**What you will do**
Transcribe each record exactly, but omit pictures.

**Records from a collection**
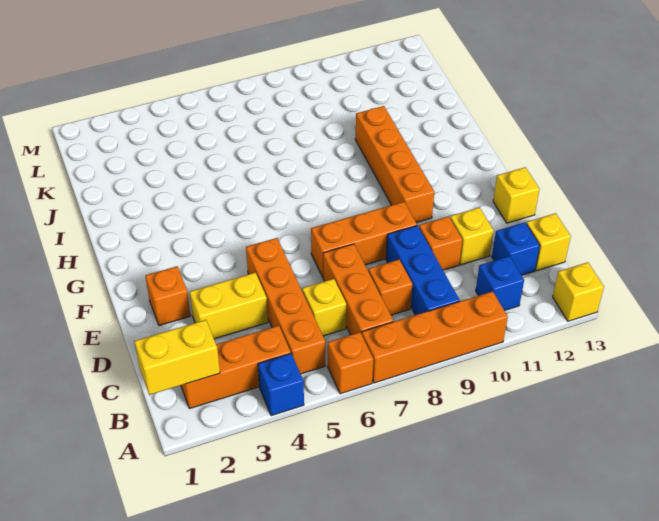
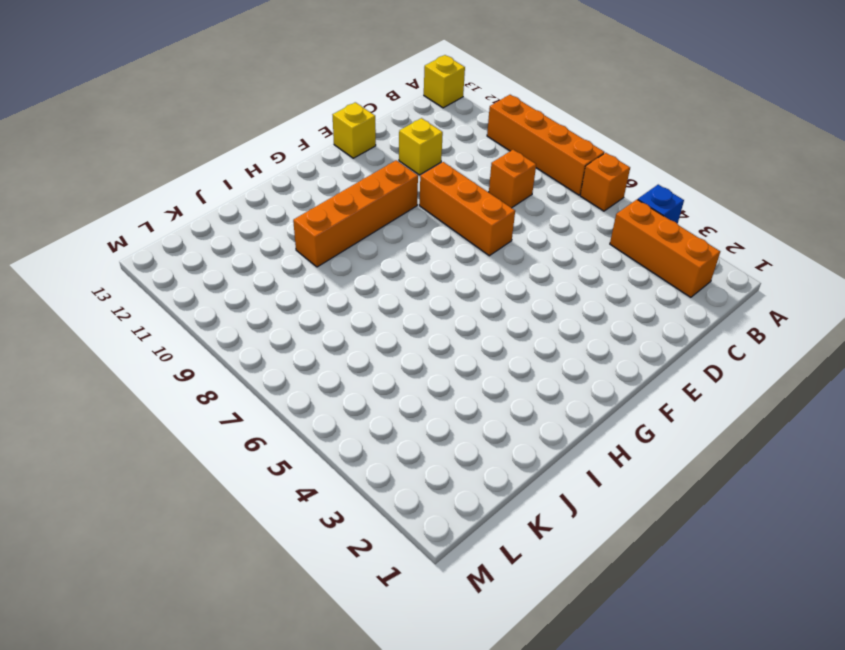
none -> orange brick B5:E5 level 1
none -> orange brick B7:D7 level 1
none -> blue brick B9:D9 level 1

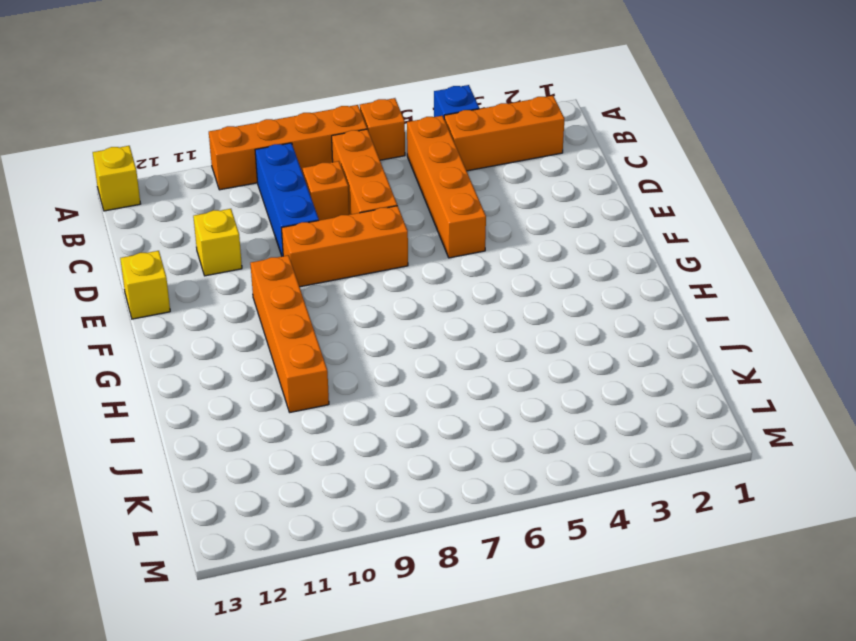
none -> blue brick B11 level 1
none -> yellow brick C6 level 1
none -> blue brick C12 level 1

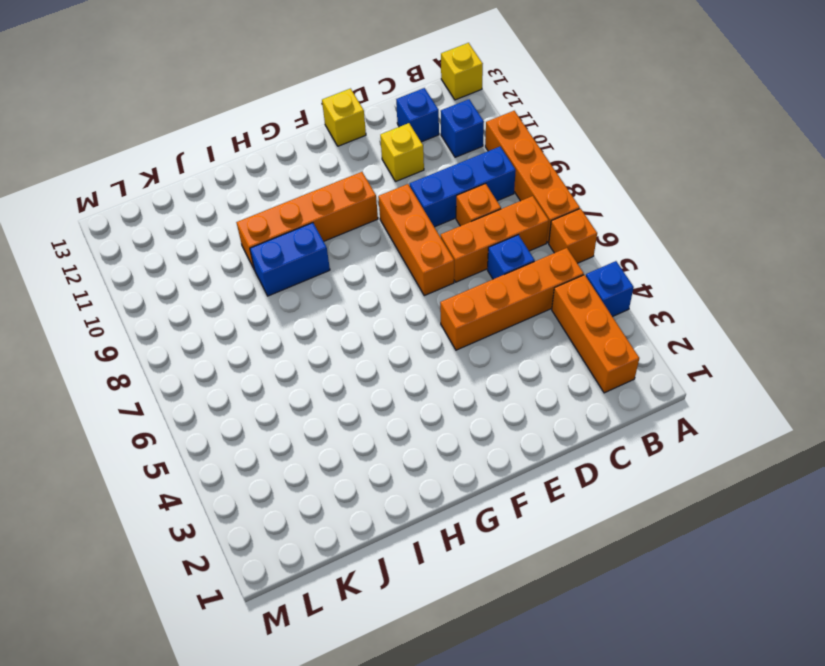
blue brick C6 level 1 -> yellow brick C6 level 1
blue brick H9:I9 level 1 -> none
none -> yellow brick C13 level 1
none -> yellow brick D3:D4 level 1
none -> orange brick D10 level 1

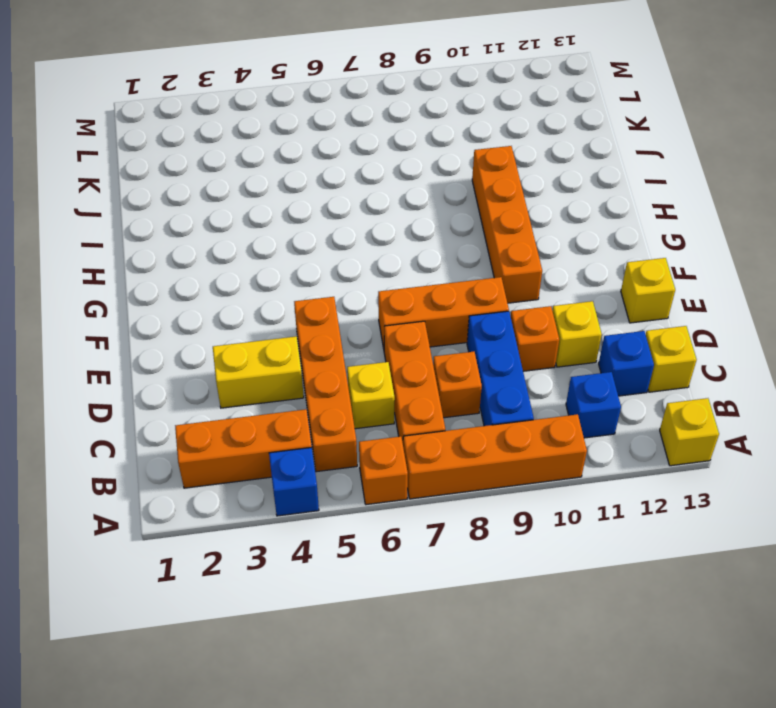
none -> orange brick E2 level 1
none -> yellow brick B1:B2 level 2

**Response for this exercise**
none -> orange brick B5:E5 level 1
none -> orange brick B7:D7 level 1
none -> blue brick B9:D9 level 1

none -> blue brick B11 level 1
none -> yellow brick C6 level 1
none -> blue brick C12 level 1

blue brick C6 level 1 -> yellow brick C6 level 1
blue brick H9:I9 level 1 -> none
none -> yellow brick C13 level 1
none -> yellow brick D3:D4 level 1
none -> orange brick D10 level 1

none -> orange brick E2 level 1
none -> yellow brick B1:B2 level 2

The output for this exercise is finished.